■ What you should do: An exact copy of all the entries is needed, with no images in it.

Entries taken from a collection:
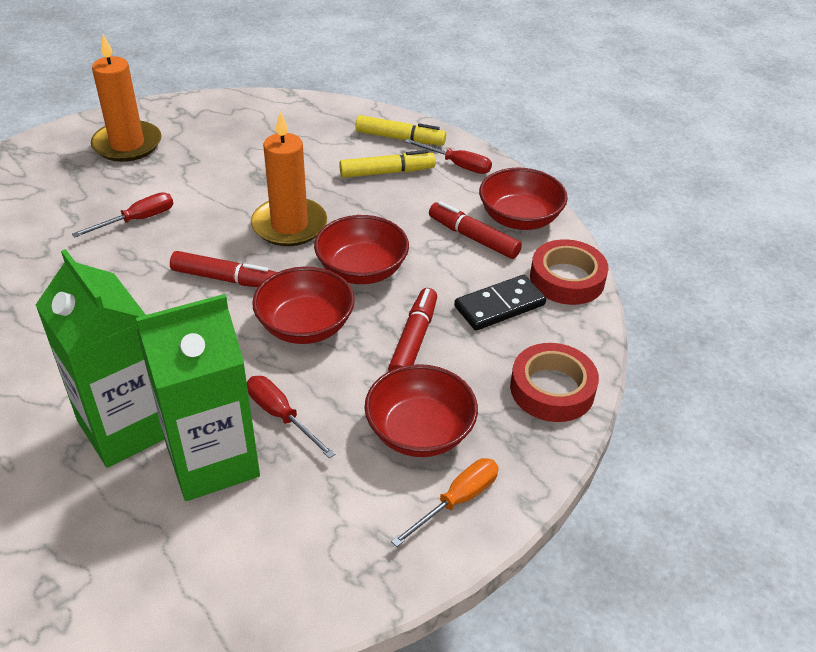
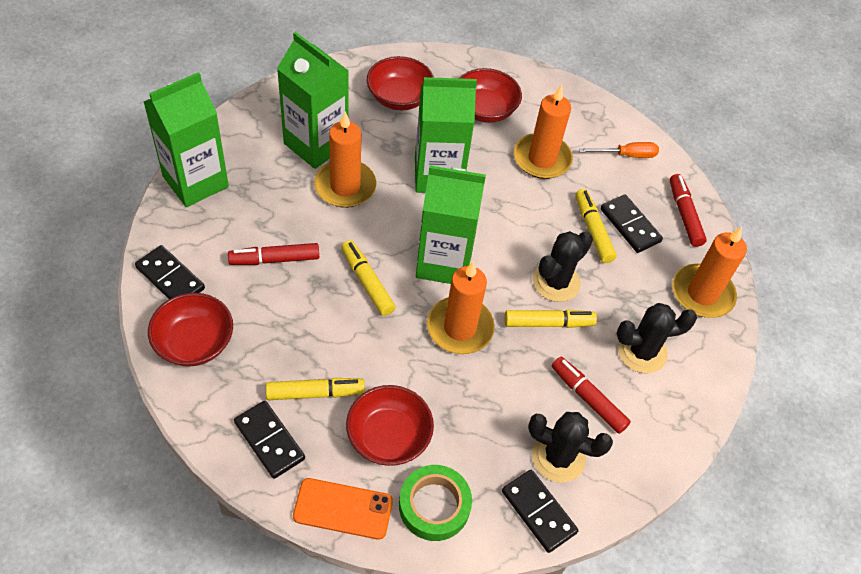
black cactus: 0 -> 3
black domino: 1 -> 4
green carton: 2 -> 4
green tape: 0 -> 1
orange candle: 2 -> 4
orange phone: 0 -> 1
red screwdriver: 3 -> 0
red tape: 2 -> 0
yellow marker: 2 -> 4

■ Solution to this exercise:
black cactus: 0 -> 3
black domino: 1 -> 4
green carton: 2 -> 4
green tape: 0 -> 1
orange candle: 2 -> 4
orange phone: 0 -> 1
red screwdriver: 3 -> 0
red tape: 2 -> 0
yellow marker: 2 -> 4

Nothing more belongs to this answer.